> PROVIDED RECORDS:

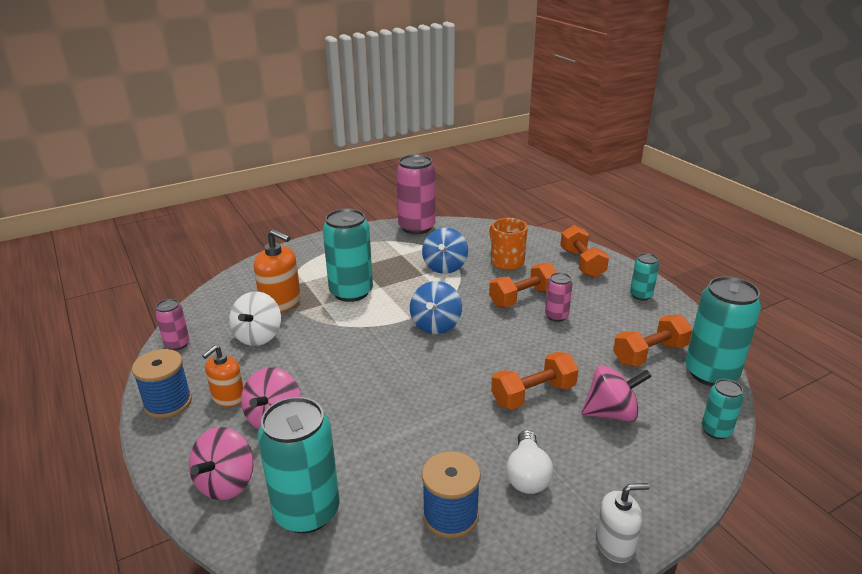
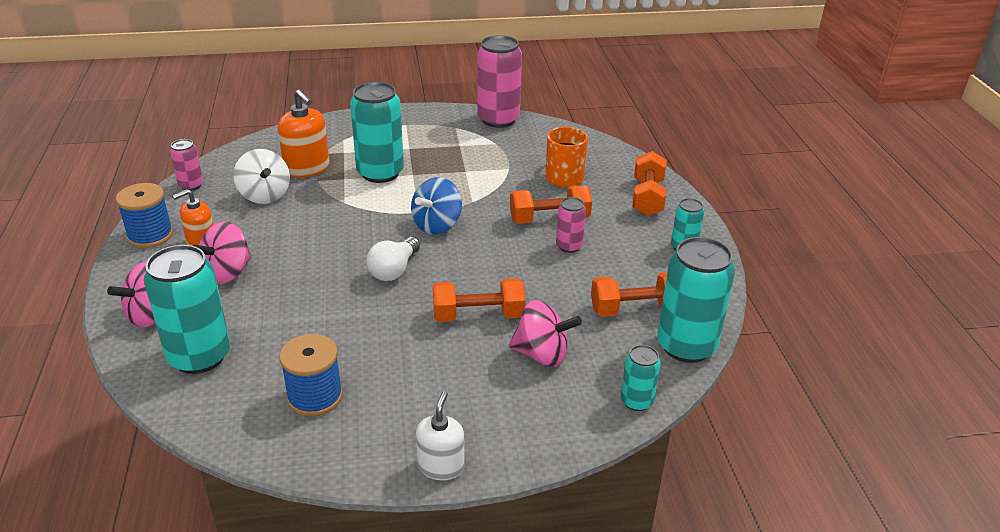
camera: 20 degrees right, 5 degrees up
(258, 336) = (265, 195): white spinning top -> white spinning top turned 60 degrees counterclockwise
(445, 267) = (494, 168): blue spinning top -> none
(527, 475) = (411, 384): white light bulb -> white light bulb (394, 270)
(615, 544) = (441, 466): white soap dispenser -> white soap dispenser turned 90 degrees counterclockwise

> TASK INSTRUCTIONS: Show the lines above that have the word "turned".

> YOUR RESPONSE:
(258, 336) = (265, 195): white spinning top -> white spinning top turned 60 degrees counterclockwise
(615, 544) = (441, 466): white soap dispenser -> white soap dispenser turned 90 degrees counterclockwise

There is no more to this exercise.